= Problem statement =
Your whole answer should be the number of lines in the material below that include the word "truck".

----------

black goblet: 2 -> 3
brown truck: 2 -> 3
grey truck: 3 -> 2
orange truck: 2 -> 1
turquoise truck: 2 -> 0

----------

= Output for this exercise =
4